◆ Task requirements ◆
Identify each line below containing the string "none" and copy it.

━━━━━ Information

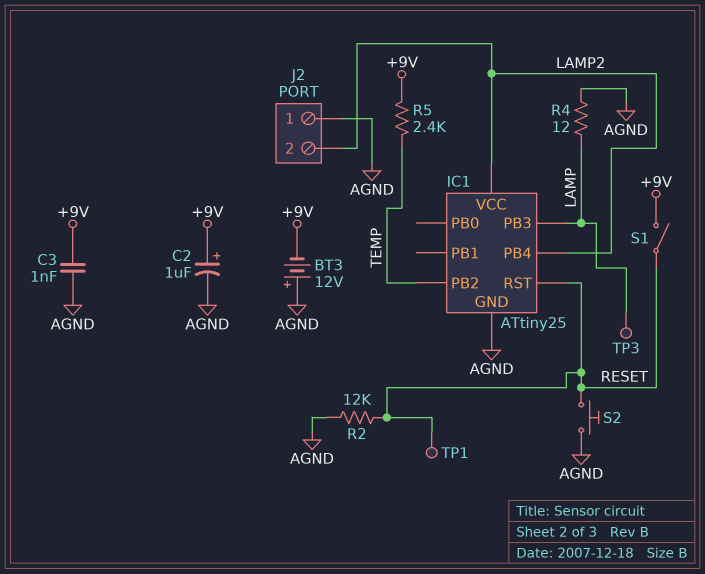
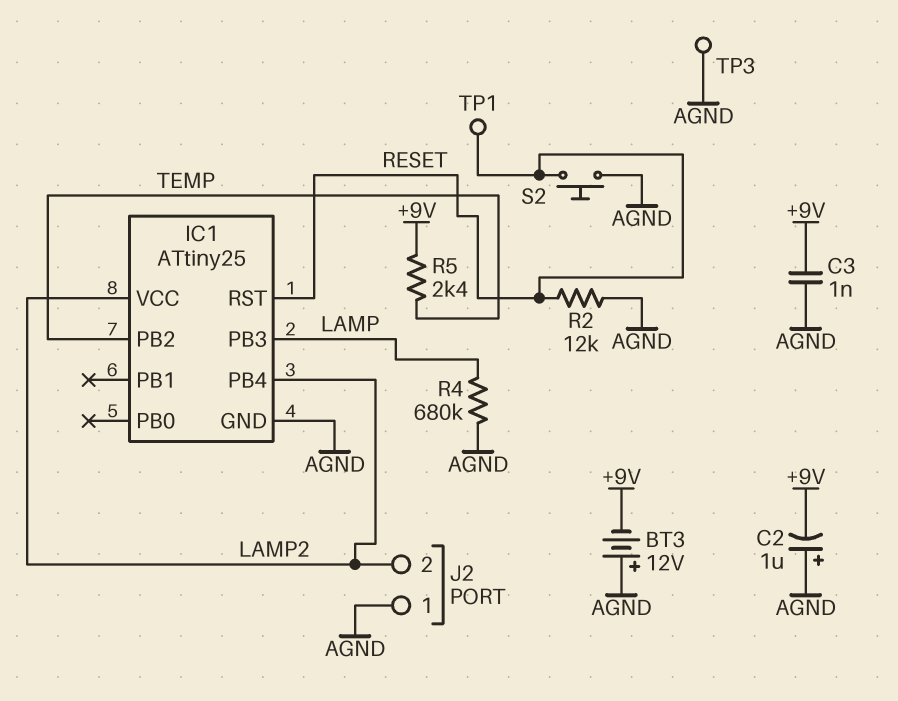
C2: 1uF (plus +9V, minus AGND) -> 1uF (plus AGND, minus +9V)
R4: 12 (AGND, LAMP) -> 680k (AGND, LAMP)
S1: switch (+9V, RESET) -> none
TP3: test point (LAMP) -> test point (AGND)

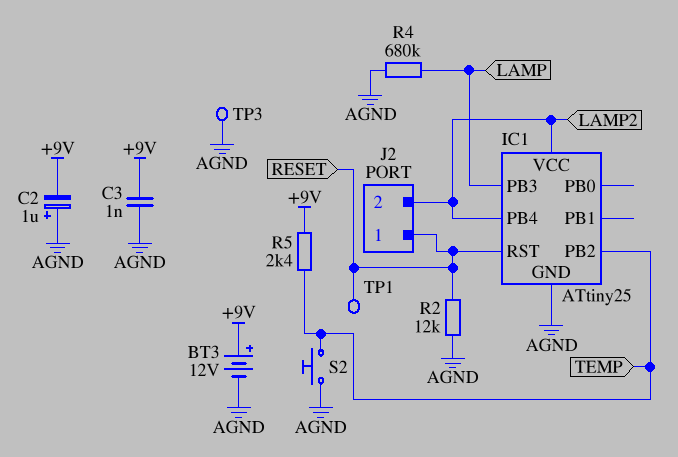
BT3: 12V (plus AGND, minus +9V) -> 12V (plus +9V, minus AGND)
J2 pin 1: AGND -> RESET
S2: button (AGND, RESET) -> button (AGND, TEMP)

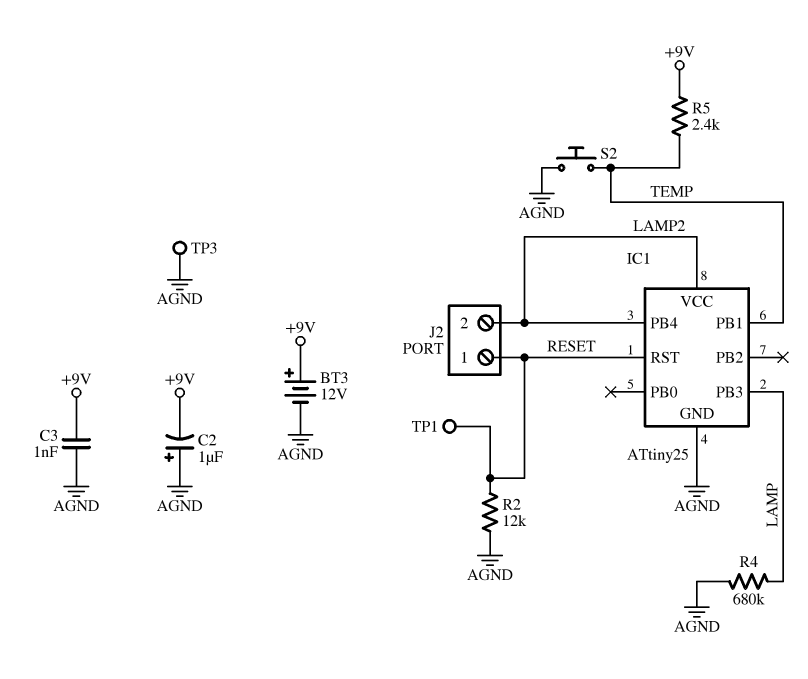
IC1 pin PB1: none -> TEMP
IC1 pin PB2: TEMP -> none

━━━━━━━━━━
━━━━━ Information

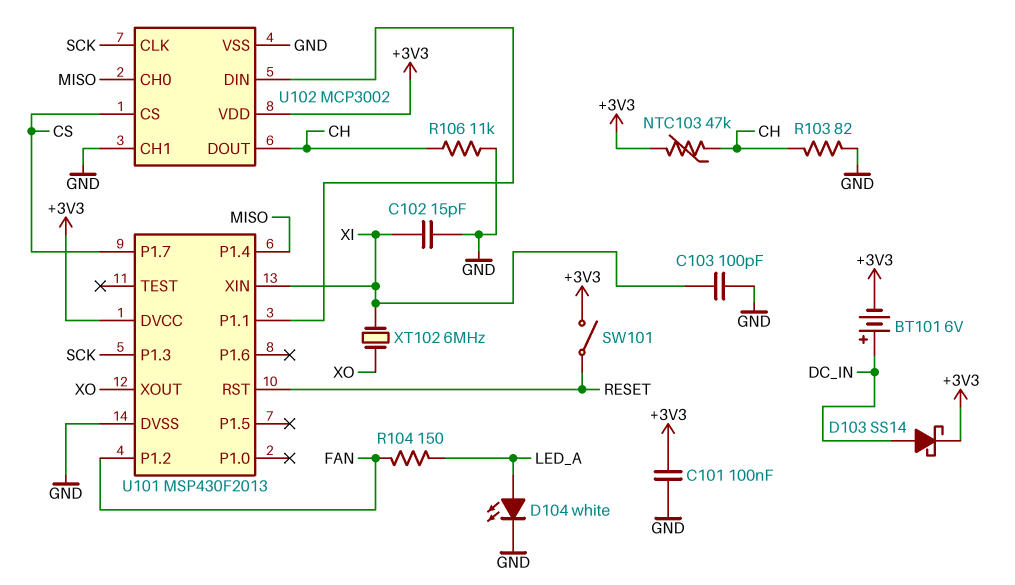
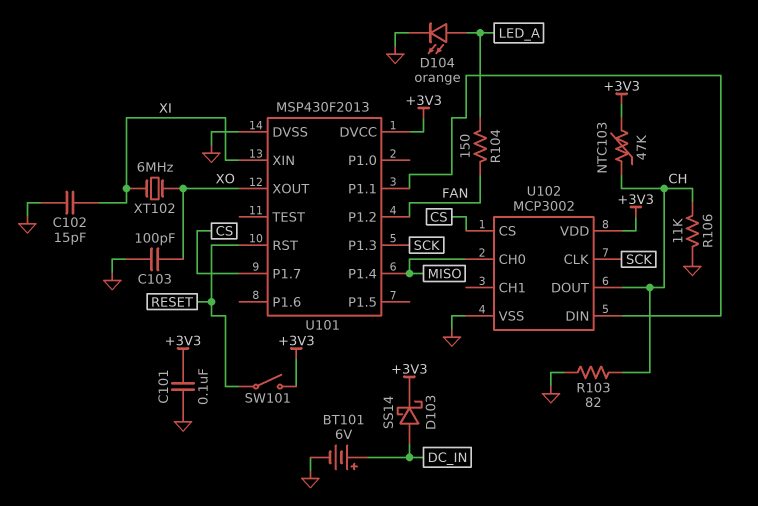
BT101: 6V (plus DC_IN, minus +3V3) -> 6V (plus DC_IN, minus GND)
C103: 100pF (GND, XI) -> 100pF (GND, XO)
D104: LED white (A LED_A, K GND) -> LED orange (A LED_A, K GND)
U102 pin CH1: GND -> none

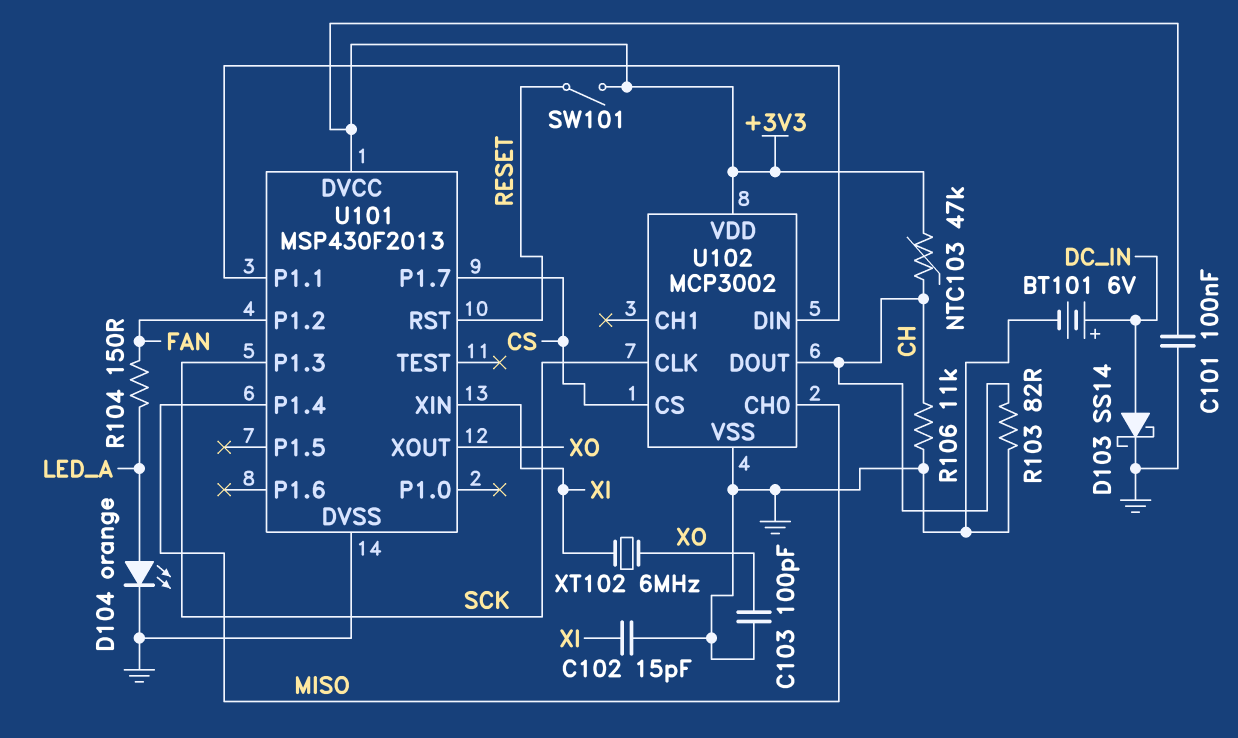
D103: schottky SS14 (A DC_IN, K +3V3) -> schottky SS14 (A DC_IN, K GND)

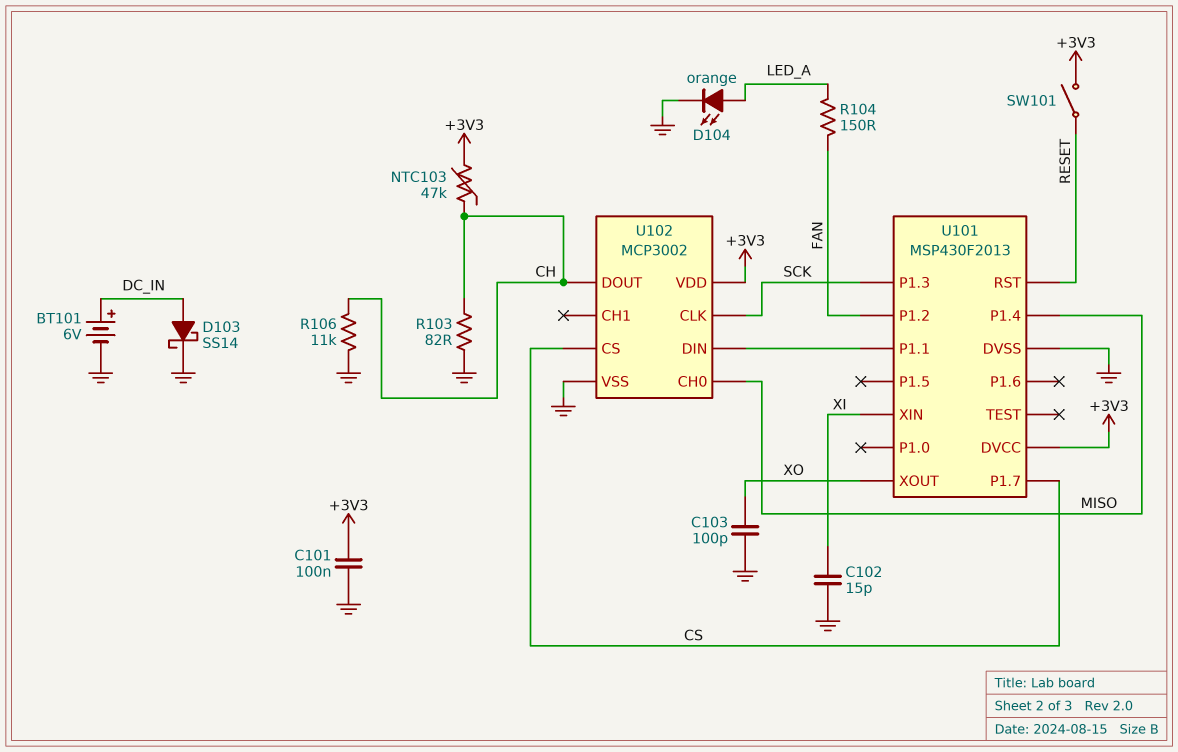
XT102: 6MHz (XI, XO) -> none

━━━━━━━━━━

◆ Your solution ◆
S1: switch (+9V, RESET) -> none
IC1 pin PB1: none -> TEMP
IC1 pin PB2: TEMP -> none
U102 pin CH1: GND -> none
XT102: 6MHz (XI, XO) -> none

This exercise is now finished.